*Problem to work on:* Print a faithful copy of the data below, word for word, with the pictures left out.

*Extracted data:*
== Segment start ==

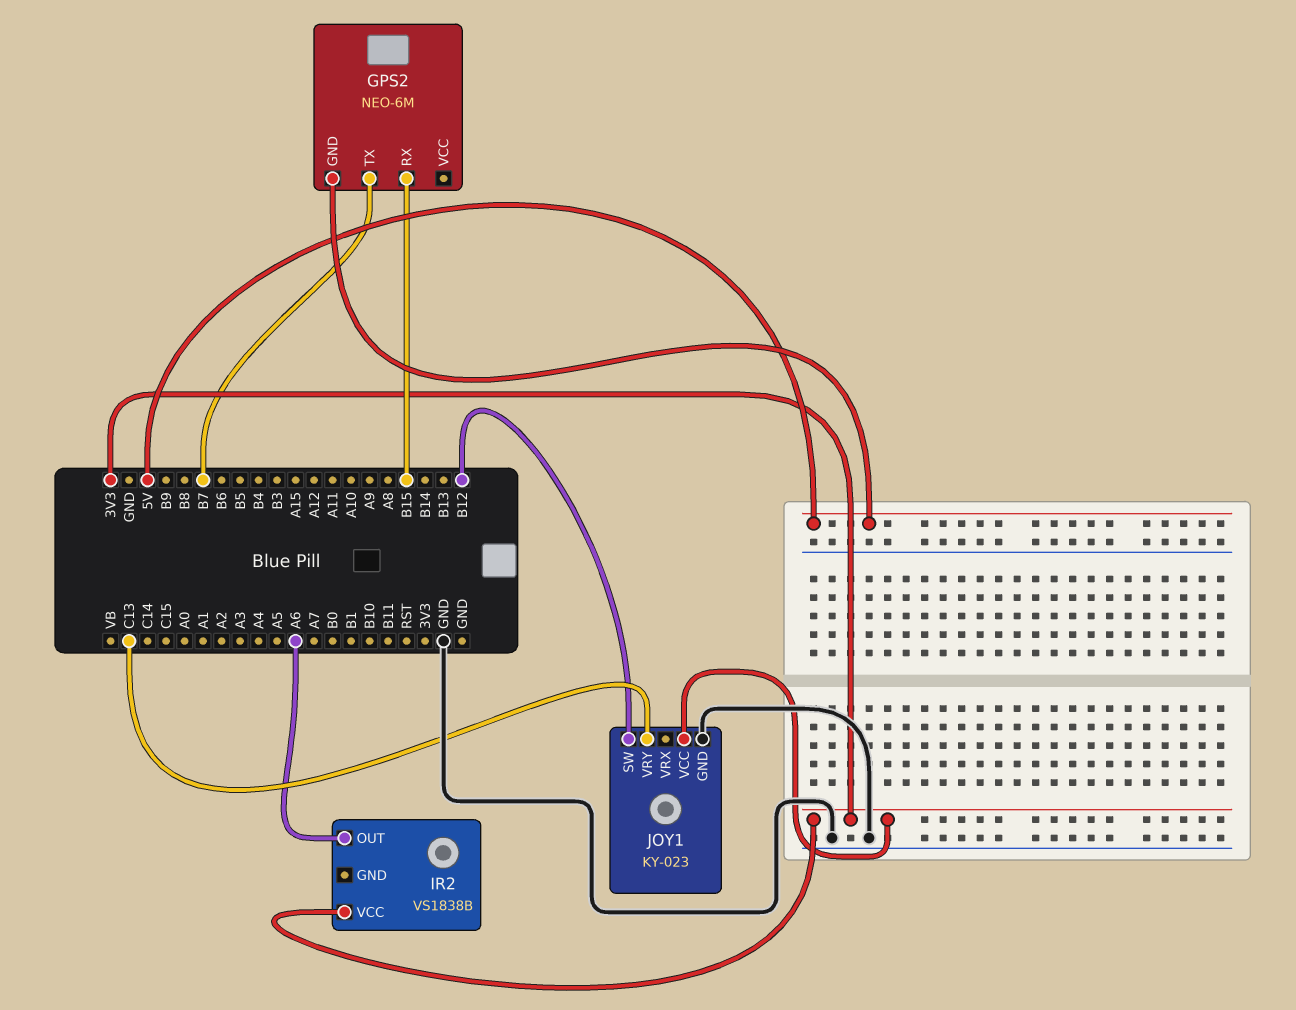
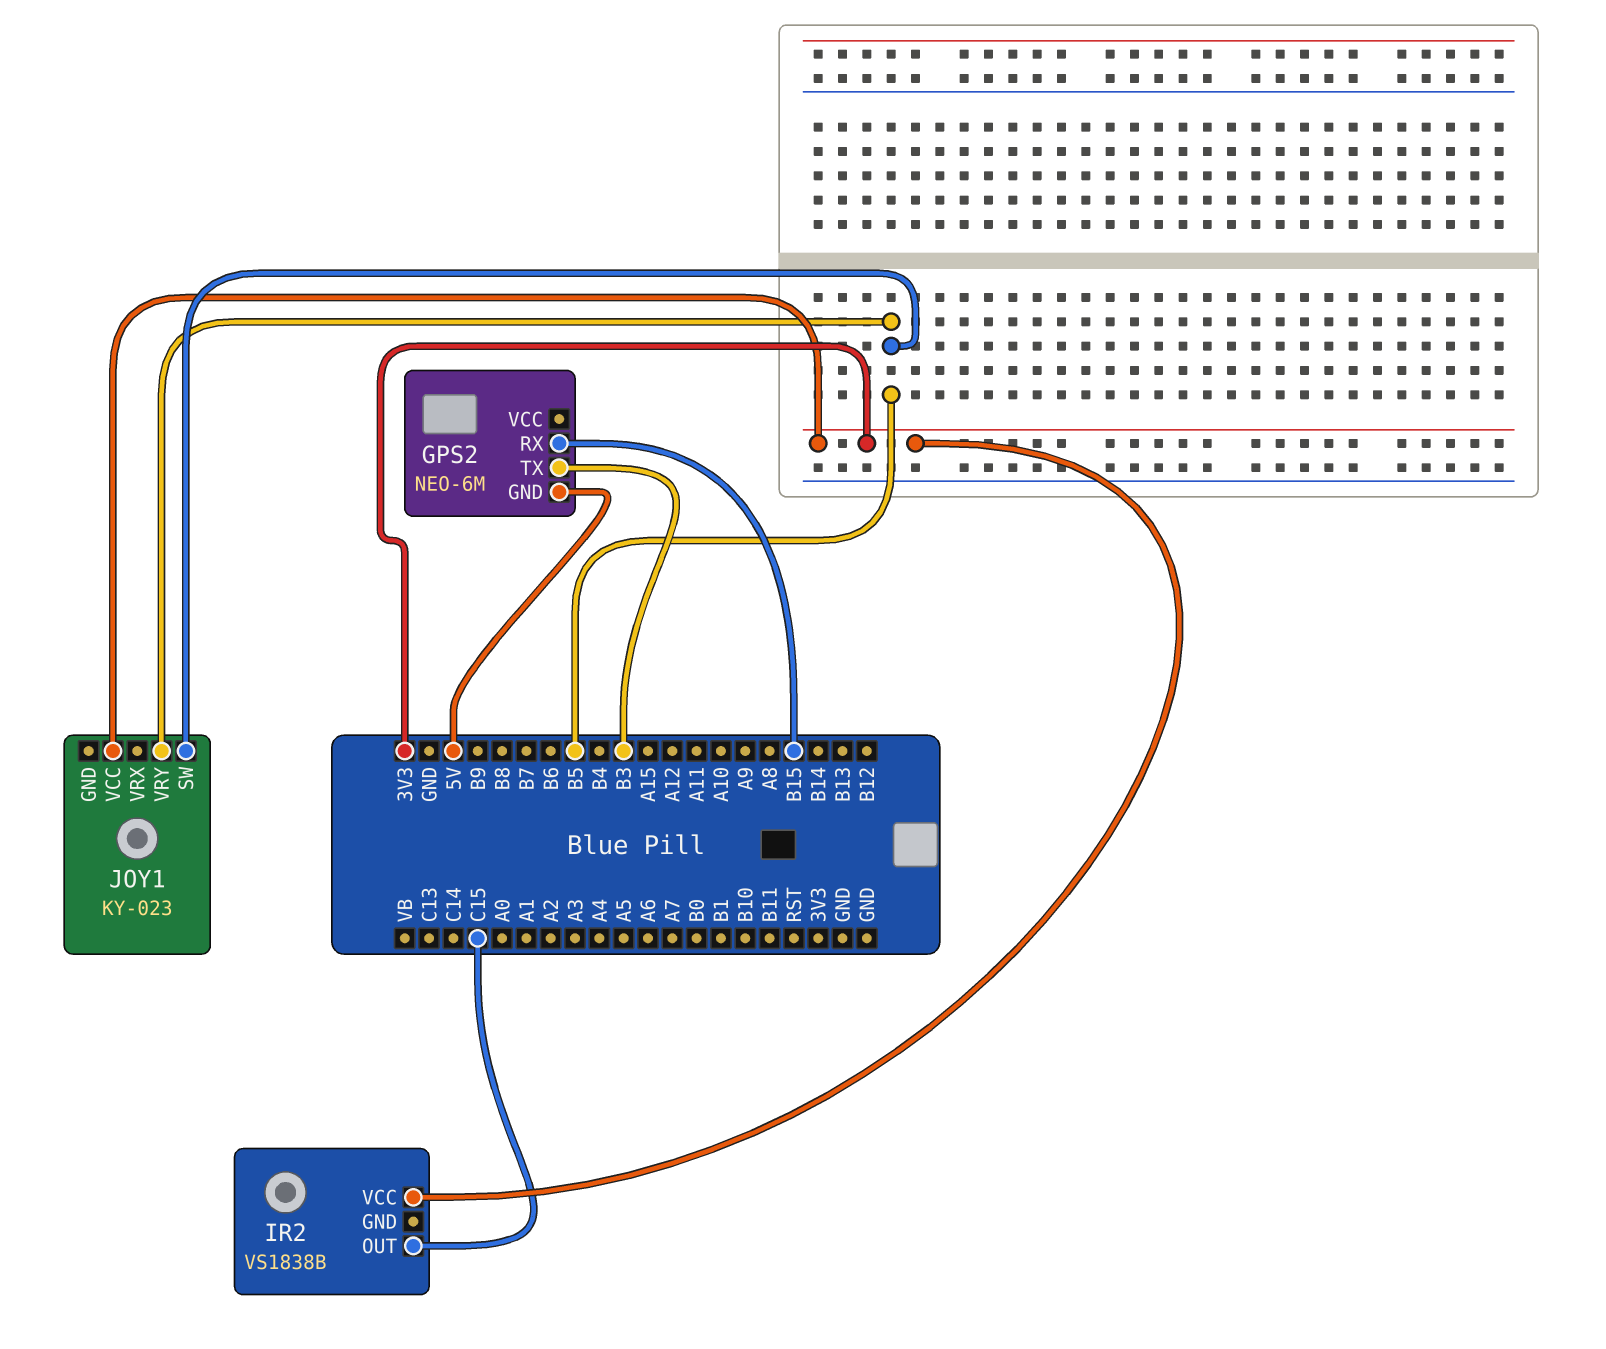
GPS2 pin TX: B7 -> B3
IR2 pin OUT: A6 -> C15
JOY1 pin GND: GND -> none
JOY1 pin SW: B12 -> B5
JOY1 pin VRY: C13 -> B5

== Segment end ==

*Result of the exercise:*
GPS2 pin TX: B7 -> B3
IR2 pin OUT: A6 -> C15
JOY1 pin GND: GND -> none
JOY1 pin SW: B12 -> B5
JOY1 pin VRY: C13 -> B5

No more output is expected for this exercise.